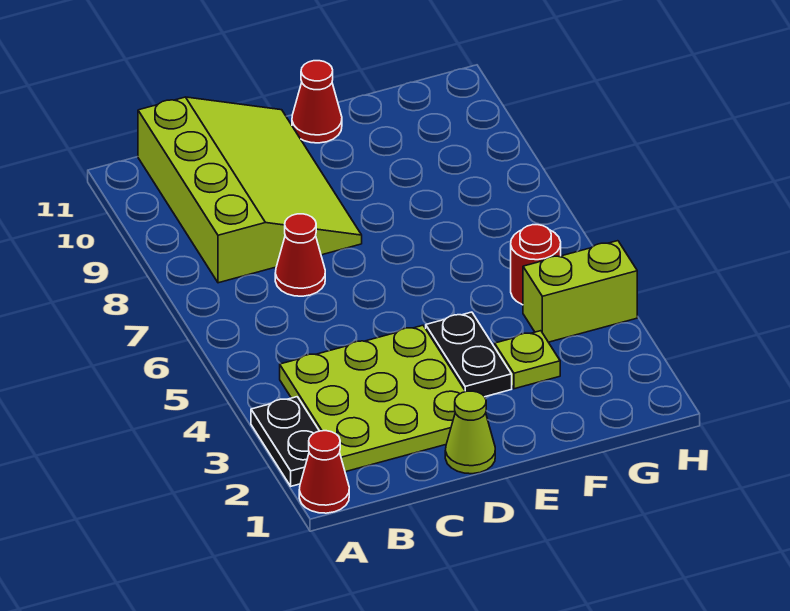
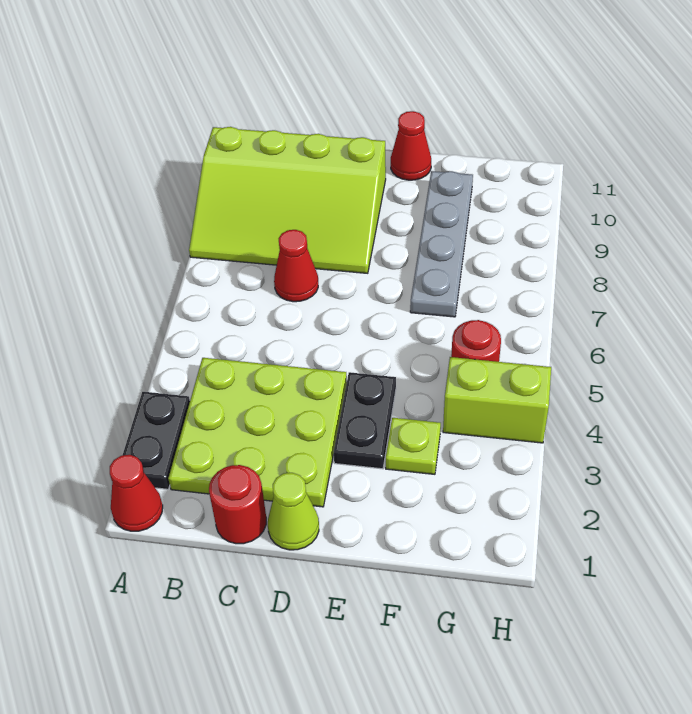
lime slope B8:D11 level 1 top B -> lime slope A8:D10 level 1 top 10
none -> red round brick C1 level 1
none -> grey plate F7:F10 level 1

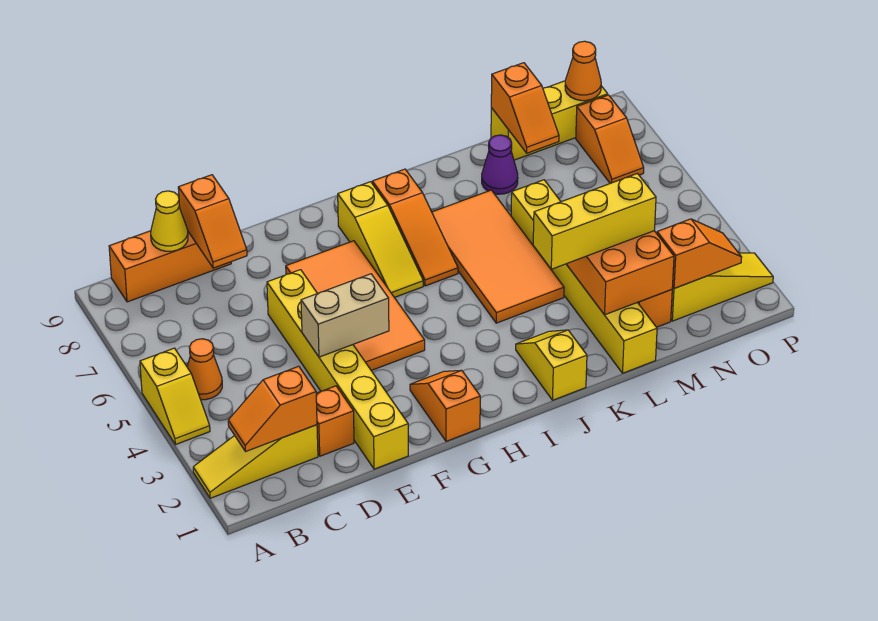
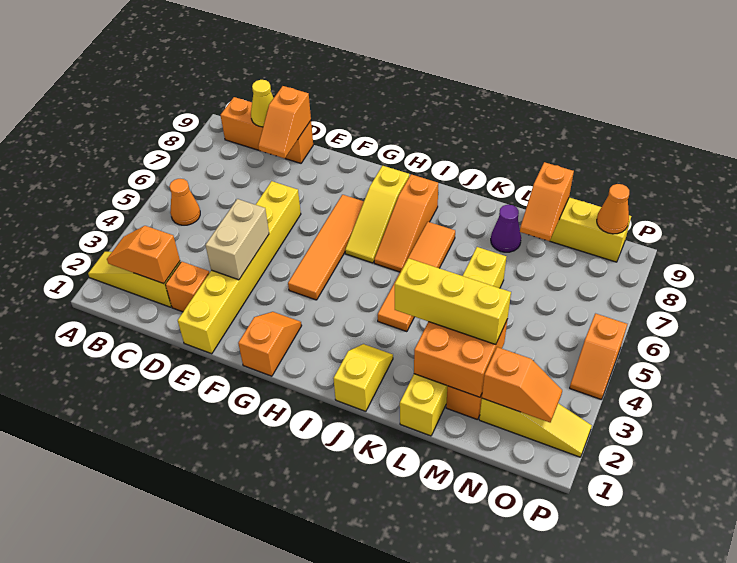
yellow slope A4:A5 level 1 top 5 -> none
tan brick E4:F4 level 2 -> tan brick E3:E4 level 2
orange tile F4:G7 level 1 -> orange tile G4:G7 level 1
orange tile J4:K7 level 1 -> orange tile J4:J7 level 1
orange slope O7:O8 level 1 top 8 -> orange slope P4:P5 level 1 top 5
_____
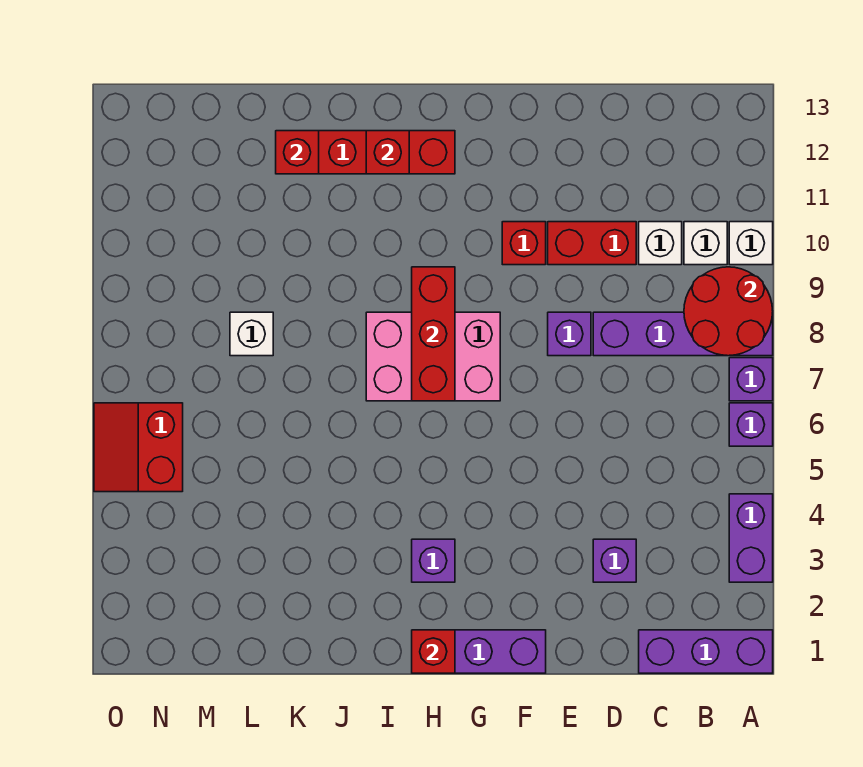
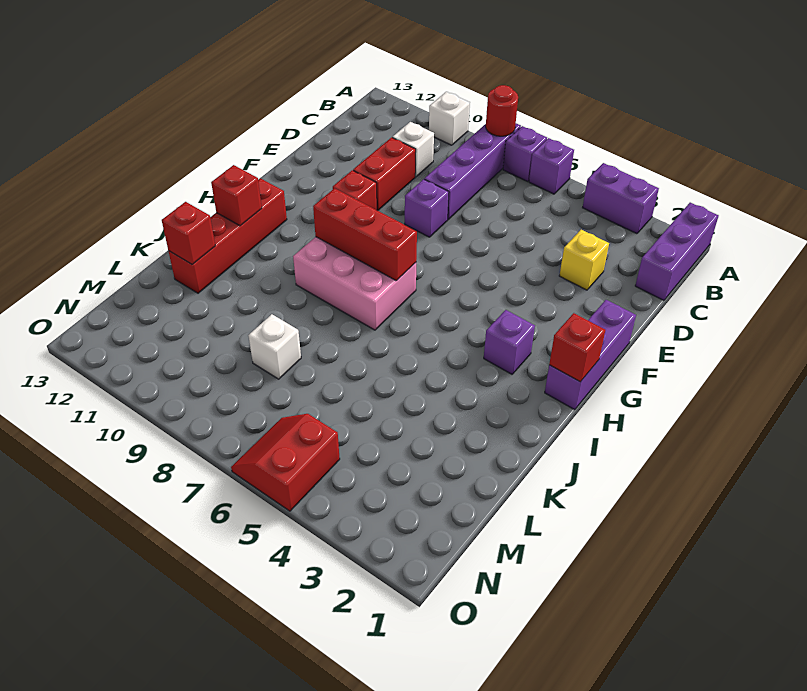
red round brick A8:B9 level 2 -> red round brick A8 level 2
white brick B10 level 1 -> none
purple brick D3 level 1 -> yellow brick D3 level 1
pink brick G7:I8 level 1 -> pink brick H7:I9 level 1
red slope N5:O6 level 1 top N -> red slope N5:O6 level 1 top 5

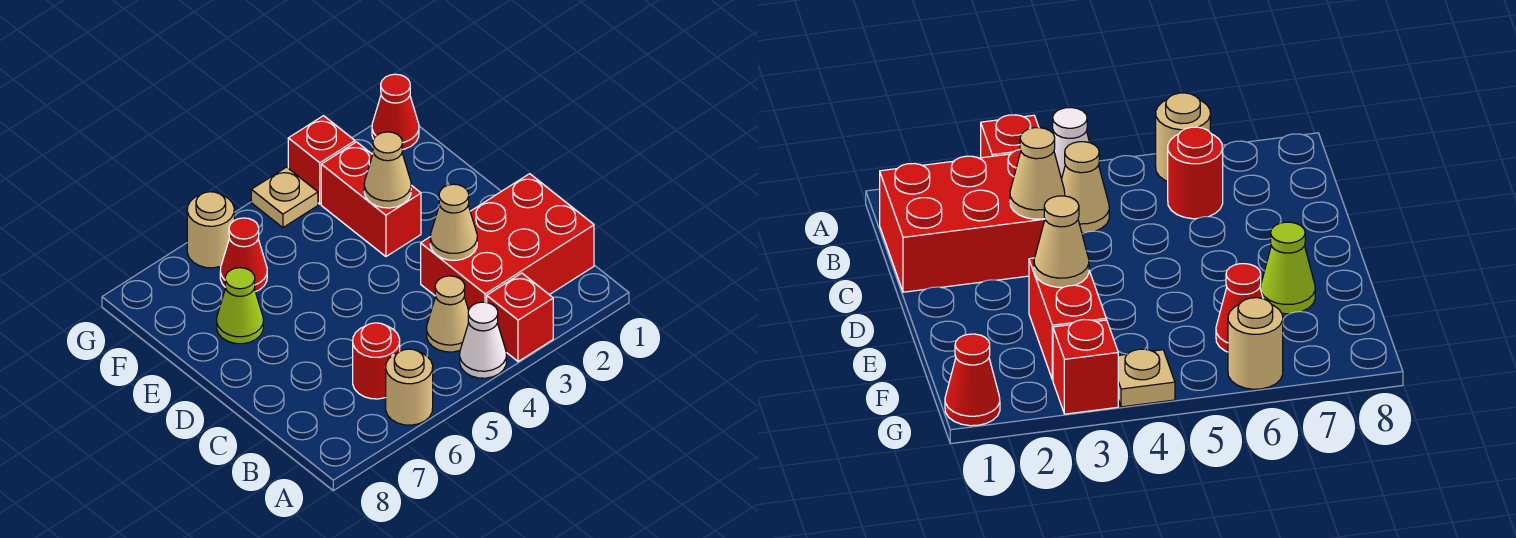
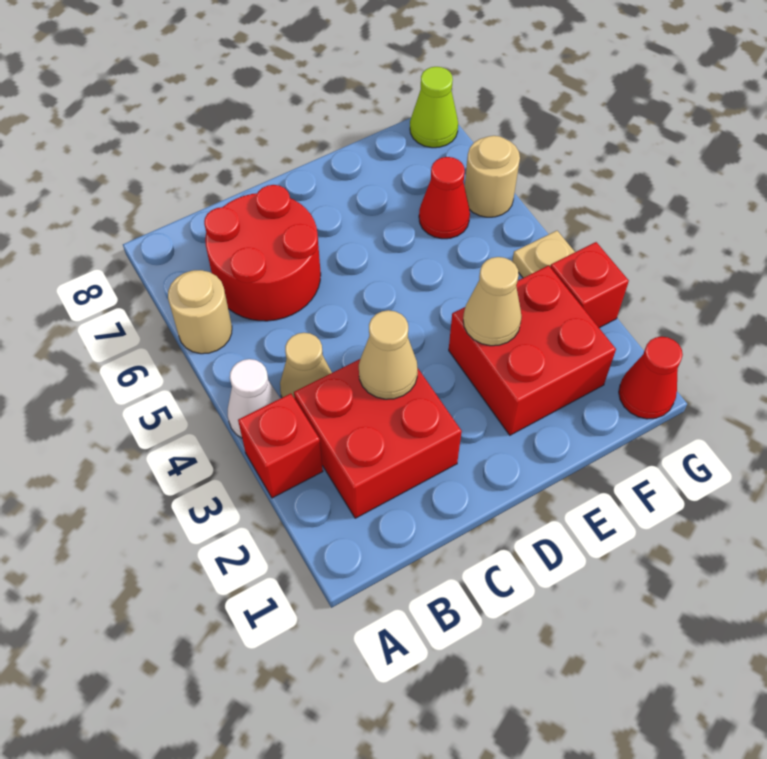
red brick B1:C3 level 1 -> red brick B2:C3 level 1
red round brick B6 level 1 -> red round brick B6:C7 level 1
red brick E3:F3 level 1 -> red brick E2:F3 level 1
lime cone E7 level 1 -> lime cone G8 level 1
_____
The line above containing "red round brick B6 level", the line containing "lime cone E7 level 1 -> lime cone G8 level 1", and every line between them are to be transcribed exactly; no other line is wanted.

**THE ANSWER**
red round brick B6 level 1 -> red round brick B6:C7 level 1
red brick E3:F3 level 1 -> red brick E2:F3 level 1
lime cone E7 level 1 -> lime cone G8 level 1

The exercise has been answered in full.